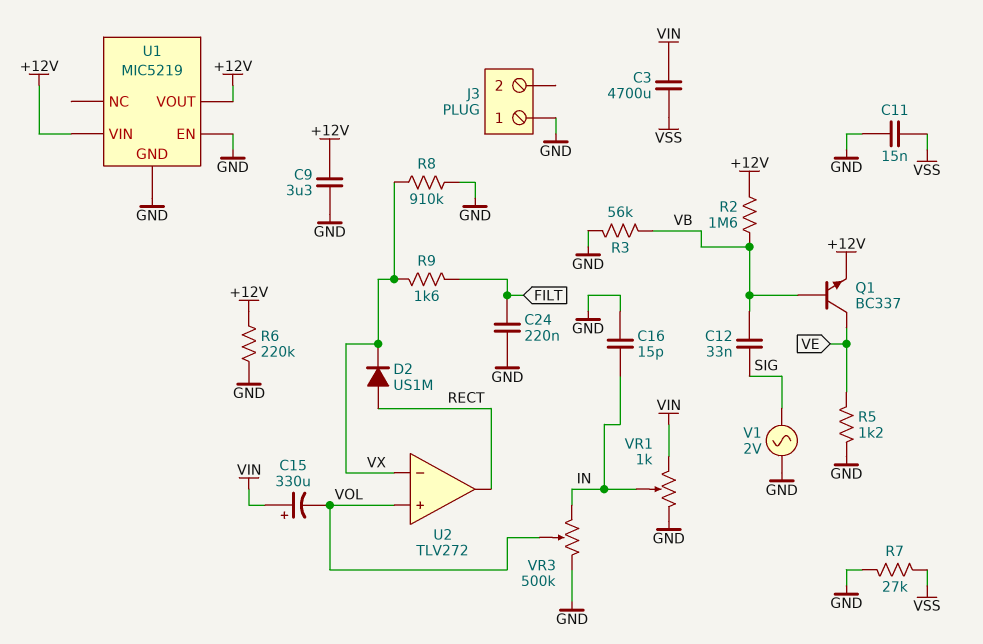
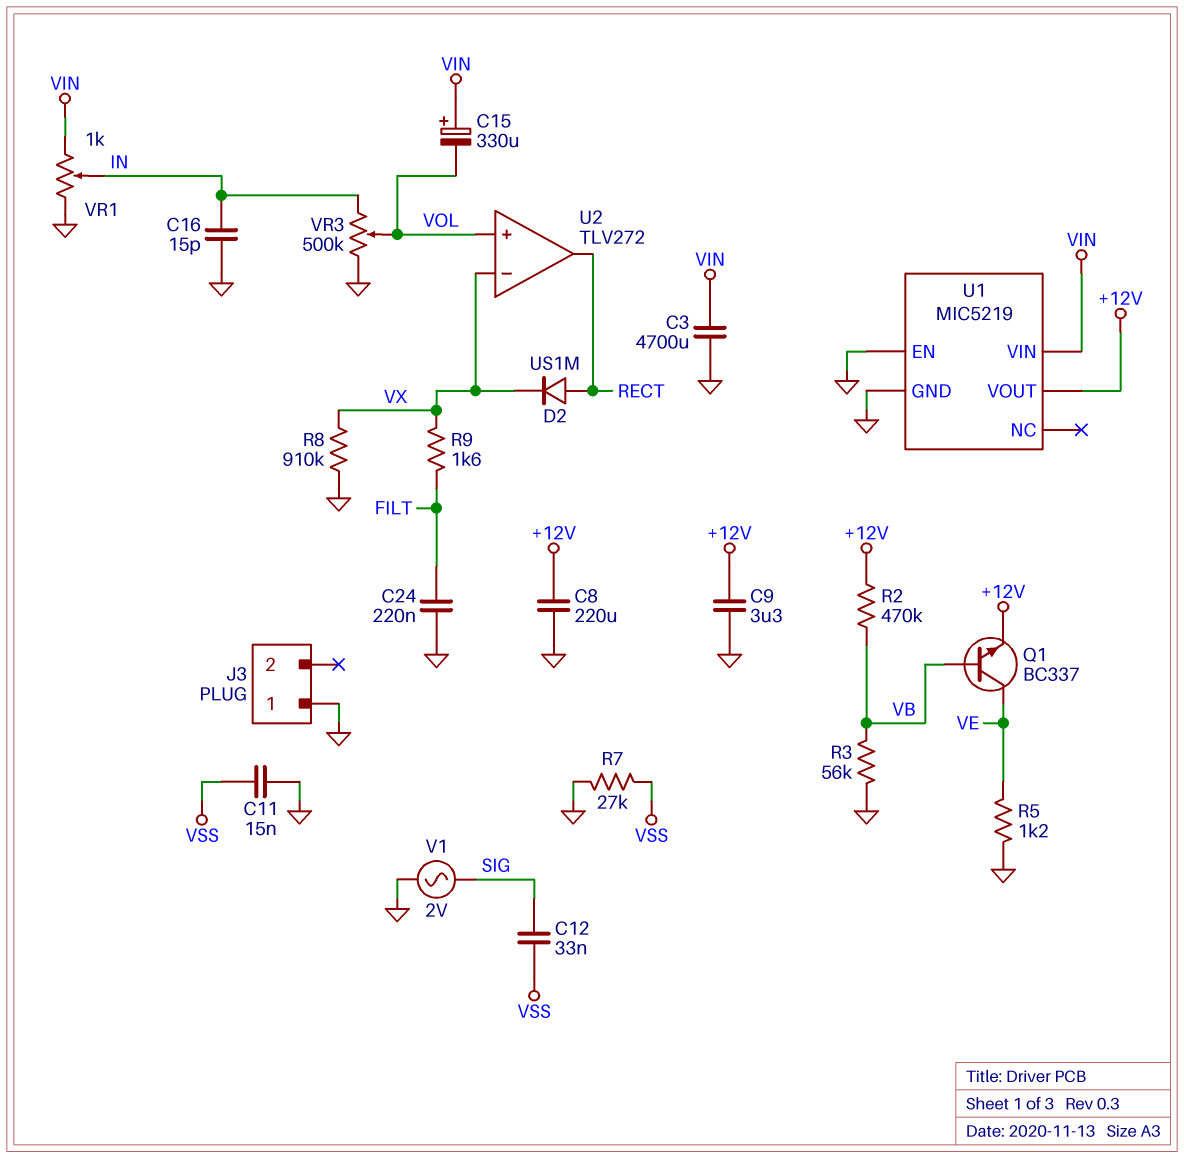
C3: 4700uF (VIN, VSS) -> 4700uF (GND, VIN)
C8: none -> 220uF (+12V, GND)
C12: 33nF (SIG, VB) -> 33nF (SIG, VSS)
R2: 1.6M (+12V, VB) -> 470k (+12V, VB)
R6: 220k (+12V, GND) -> none
U1 pin VIN: +12V -> VIN

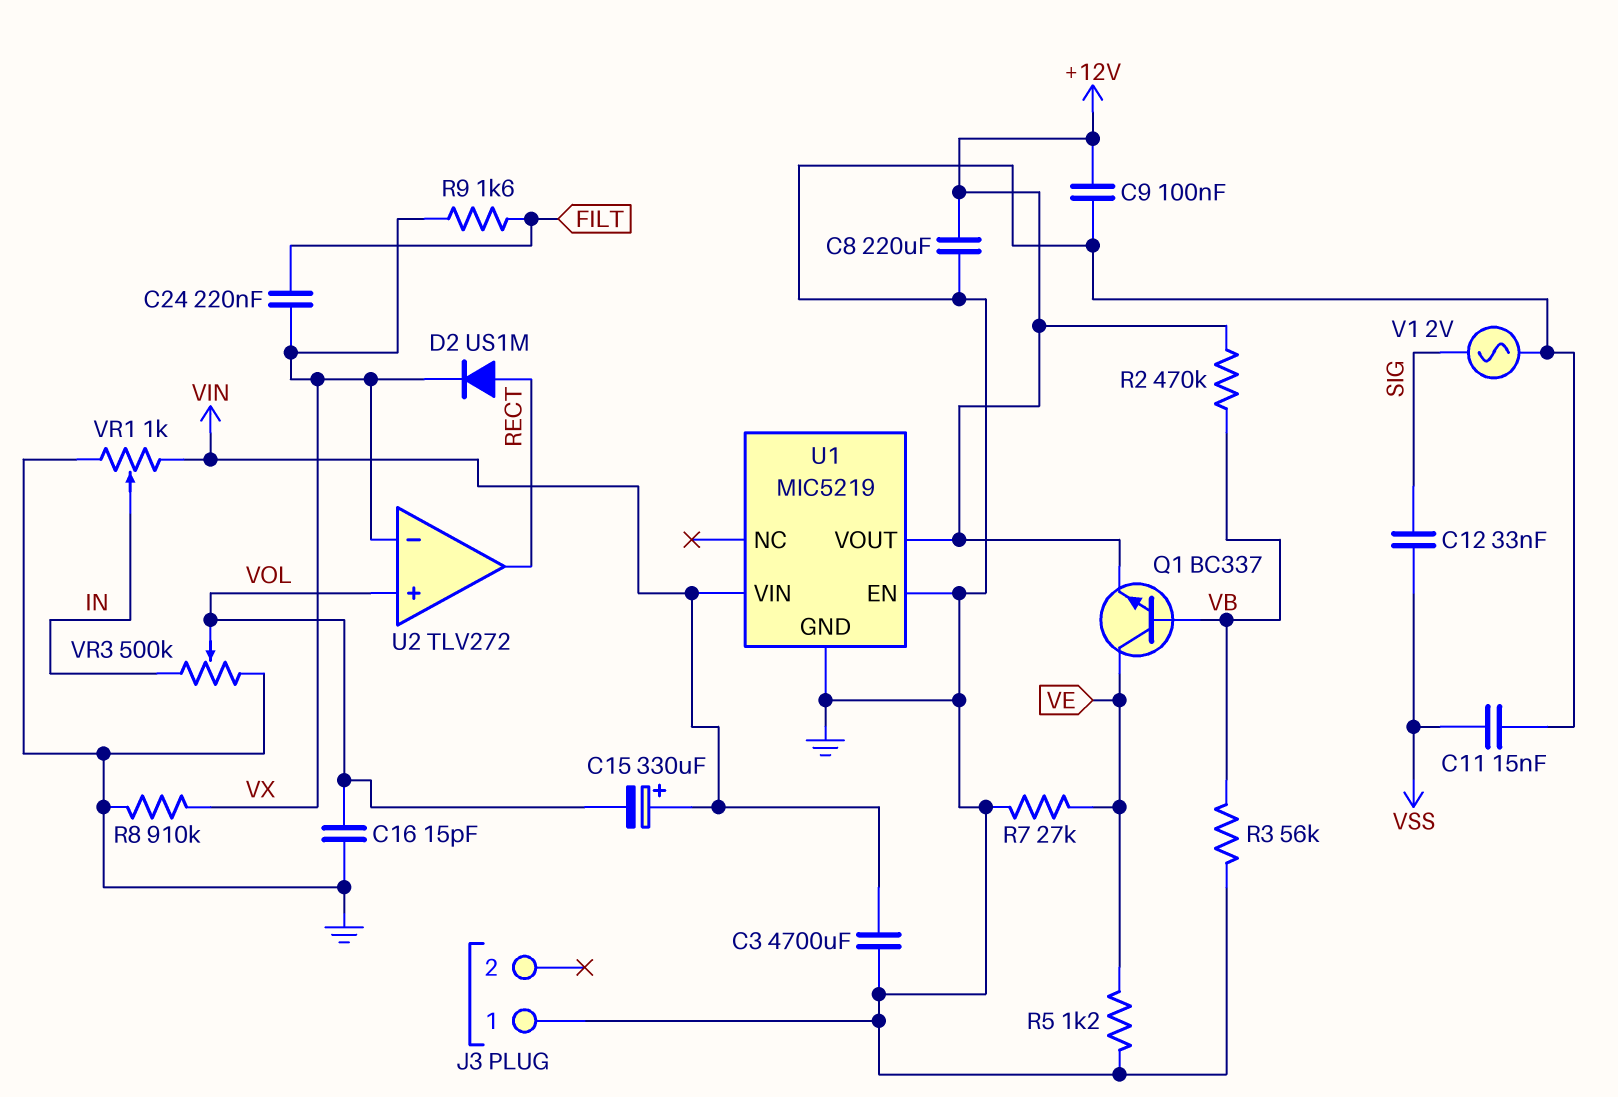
C9: 3.3uF (+12V, GND) -> 100nF (+12V, GND)
C16: 15pF (GND, IN) -> 15pF (GND, VOL)
C24: 220nF (FILT, GND) -> 220nF (FILT, VX)
R7: 27k (GND, VSS) -> 27k (GND, VE)

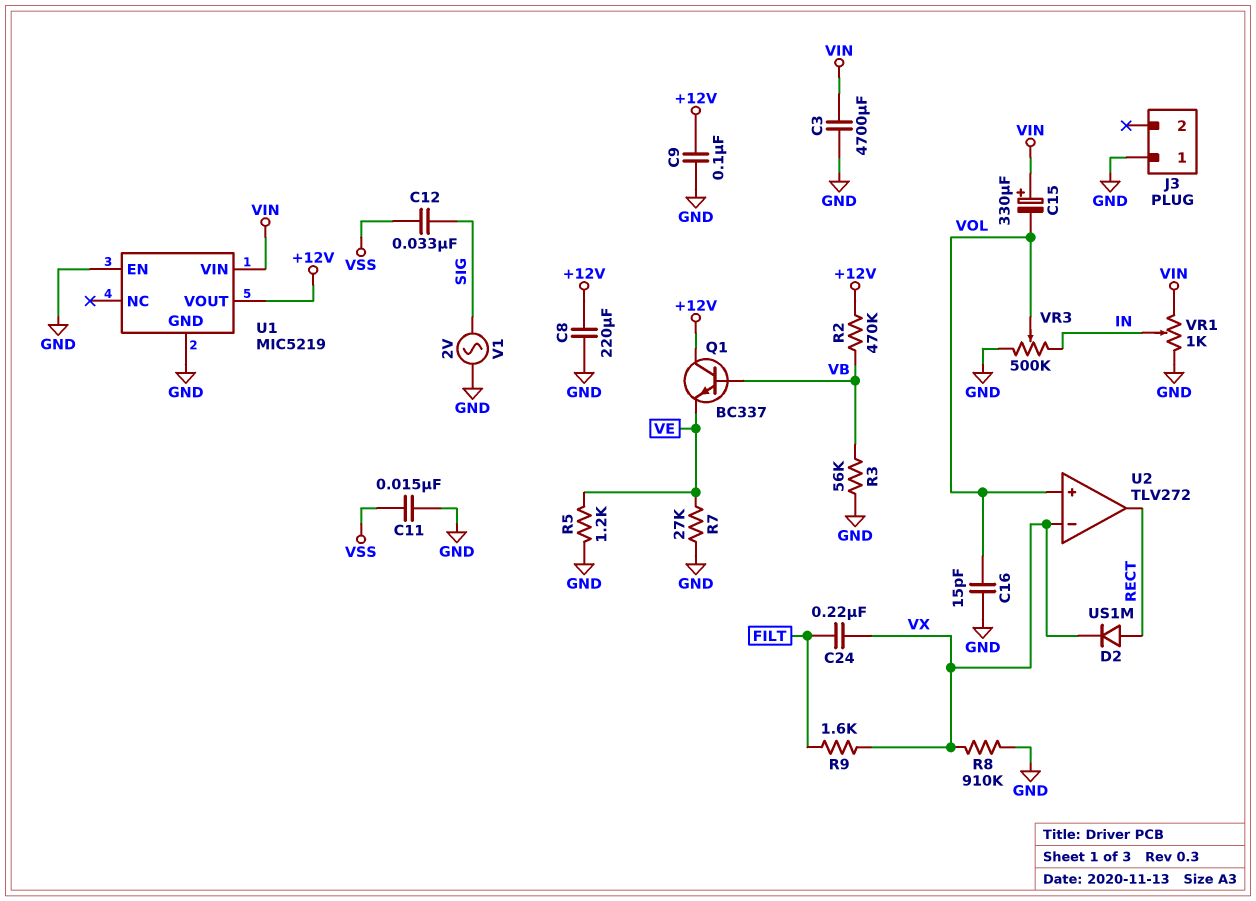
Q1: NPN BC337 (B VB, C VE, E +12V) -> NPN BC337 (B VB, C +12V, E VE)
- - -
> _YOUR GOAL_
Please give the records above again exactly as they stand, with no pictures.

> _RESULT FOR THIS EXERCISE_
C3: 4700uF (VIN, VSS) -> 4700uF (GND, VIN)
C8: none -> 220uF (+12V, GND)
C12: 33nF (SIG, VB) -> 33nF (SIG, VSS)
R2: 1.6M (+12V, VB) -> 470k (+12V, VB)
R6: 220k (+12V, GND) -> none
U1 pin VIN: +12V -> VIN

C9: 3.3uF (+12V, GND) -> 100nF (+12V, GND)
C16: 15pF (GND, IN) -> 15pF (GND, VOL)
C24: 220nF (FILT, GND) -> 220nF (FILT, VX)
R7: 27k (GND, VSS) -> 27k (GND, VE)

Q1: NPN BC337 (B VB, C VE, E +12V) -> NPN BC337 (B VB, C +12V, E VE)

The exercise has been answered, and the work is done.